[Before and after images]
--- START ---

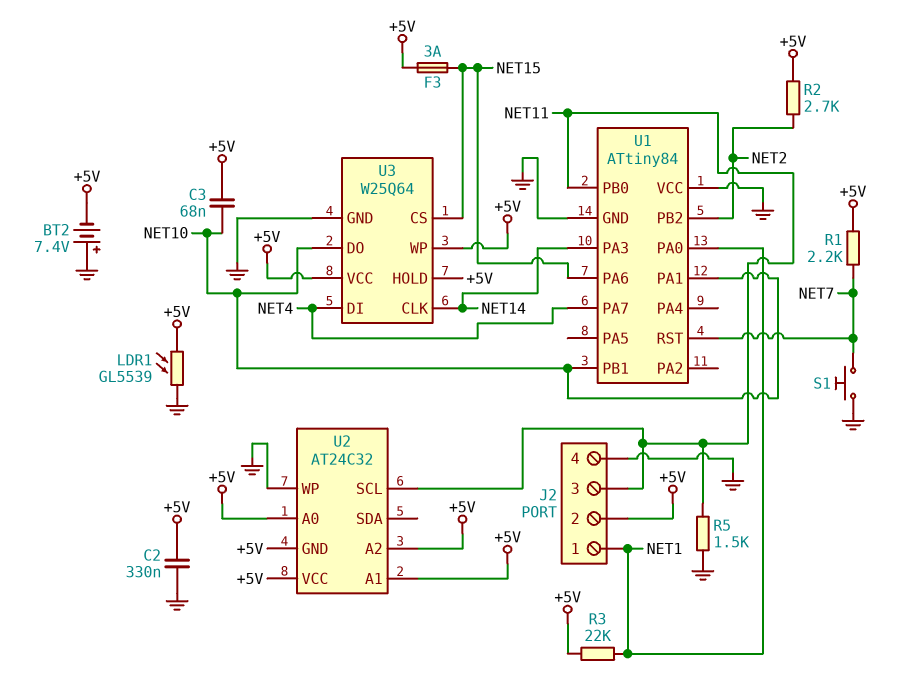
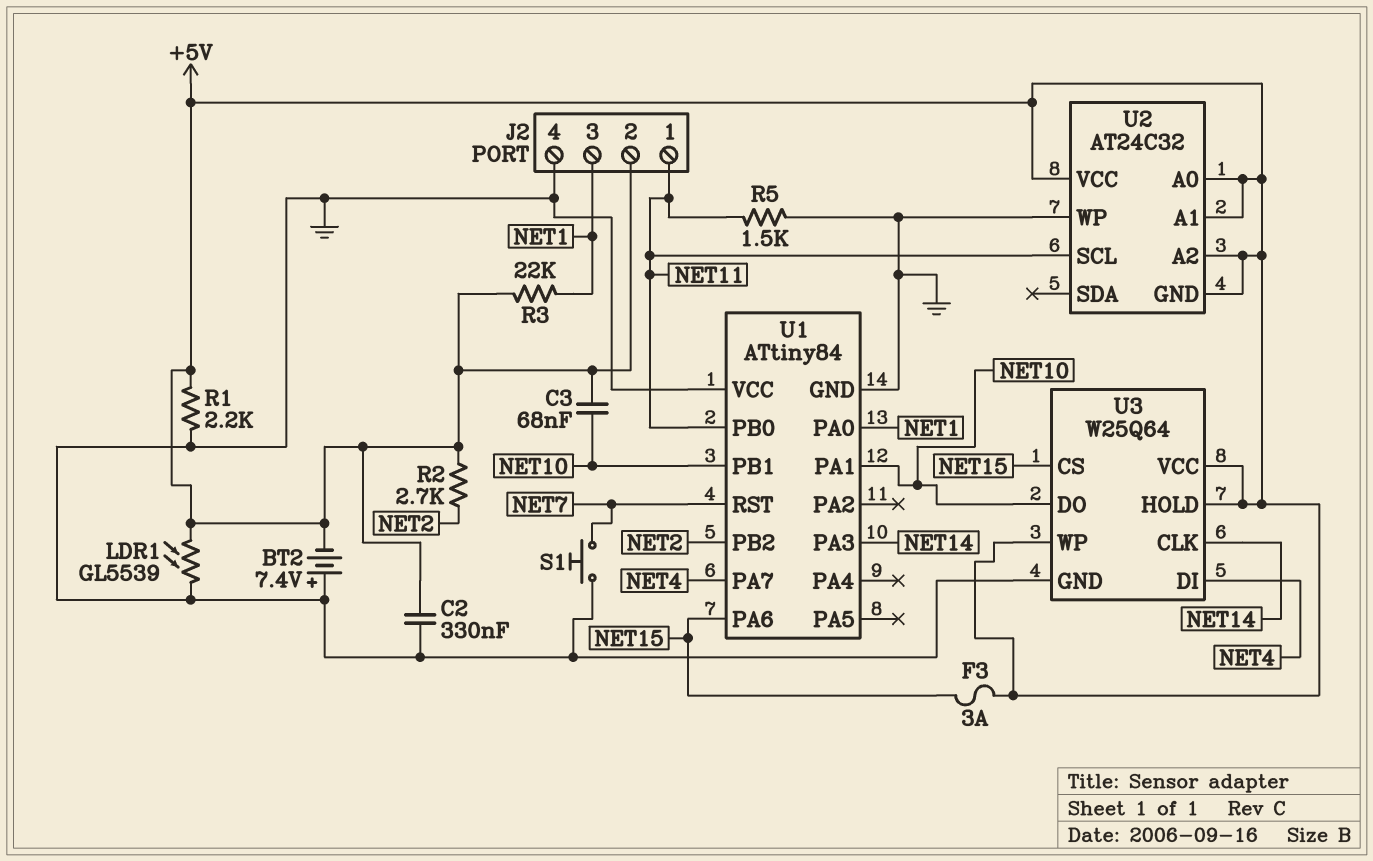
J2 pin 1: NET1 -> NET11
J2 pin 3: NET11 -> NET1
R1: 2.2k (+5V, NET7) -> 2.2k (+5V, GND)

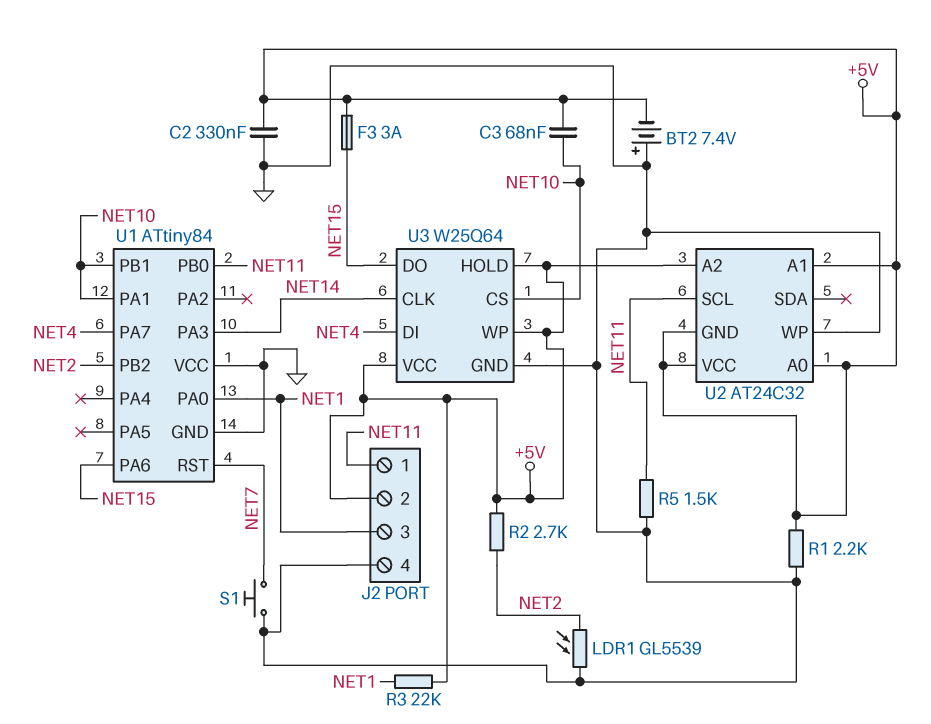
LDR1: GL5539 (+5V, GND) -> GL5539 (GND, NET2)
U3 pin CS: NET15 -> NET10
U3 pin DO: NET10 -> NET15

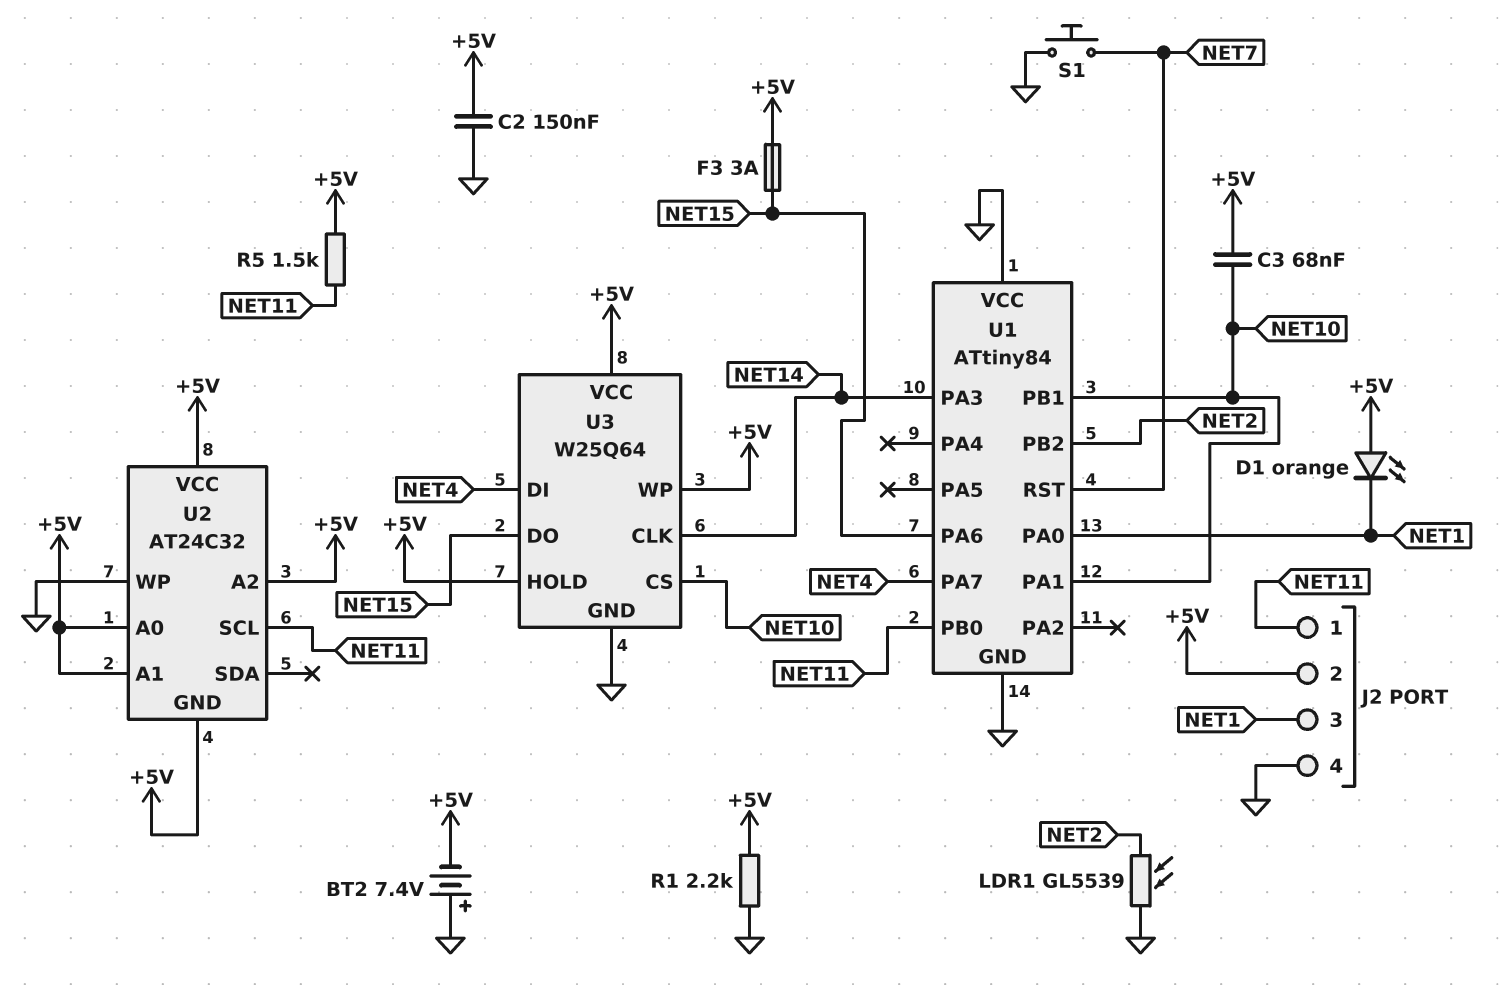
C2: 330nF (+5V, GND) -> 150nF (+5V, GND)
D1: none -> LED orange (A +5V, K NET1)
R2: 2.7k (+5V, NET2) -> none
R3: 22k (+5V, NET1) -> none
R5: 1.5k (GND, NET11) -> 1.5k (+5V, NET11)

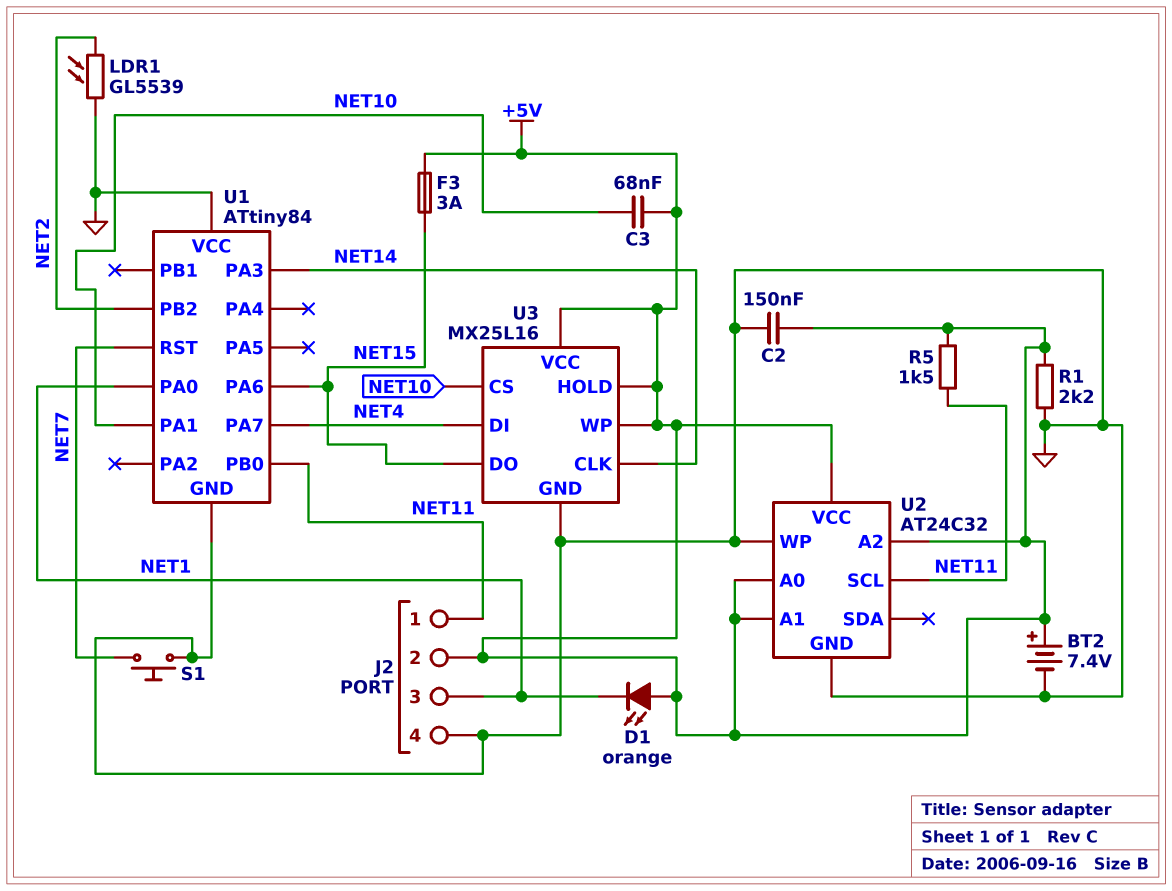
BT2: 7.4V (plus GND, minus +5V) -> 7.4V (plus +5V, minus GND)
U1 pin PB1: NET10 -> none
U2 pin GND: +5V -> GND
U3: W25Q64 -> MX25L16

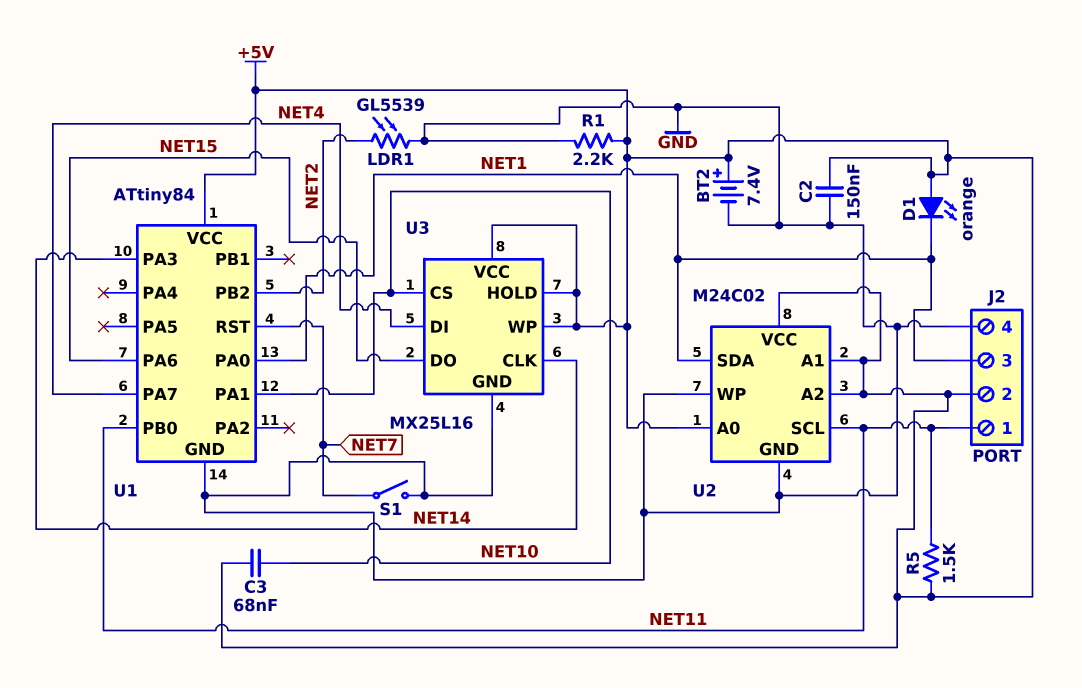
F3: 3A (+5V, NET15) -> none
S1: button (GND, NET7) -> switch (GND, NET7)
U1 pin VCC: GND -> +5V
U2: AT24C32 -> M24C02
U2 pin SDA: none -> NET1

--- END ---

▸ TASK REQUIREMENTS:
Set down every record exactly, without the pictures.

▸ RESULT FOR THIS TASK:
J2 pin 1: NET1 -> NET11
J2 pin 3: NET11 -> NET1
R1: 2.2k (+5V, NET7) -> 2.2k (+5V, GND)

LDR1: GL5539 (+5V, GND) -> GL5539 (GND, NET2)
U3 pin CS: NET15 -> NET10
U3 pin DO: NET10 -> NET15

C2: 330nF (+5V, GND) -> 150nF (+5V, GND)
D1: none -> LED orange (A +5V, K NET1)
R2: 2.7k (+5V, NET2) -> none
R3: 22k (+5V, NET1) -> none
R5: 1.5k (GND, NET11) -> 1.5k (+5V, NET11)

BT2: 7.4V (plus GND, minus +5V) -> 7.4V (plus +5V, minus GND)
U1 pin PB1: NET10 -> none
U2 pin GND: +5V -> GND
U3: W25Q64 -> MX25L16

F3: 3A (+5V, NET15) -> none
S1: button (GND, NET7) -> switch (GND, NET7)
U1 pin VCC: GND -> +5V
U2: AT24C32 -> M24C02
U2 pin SDA: none -> NET1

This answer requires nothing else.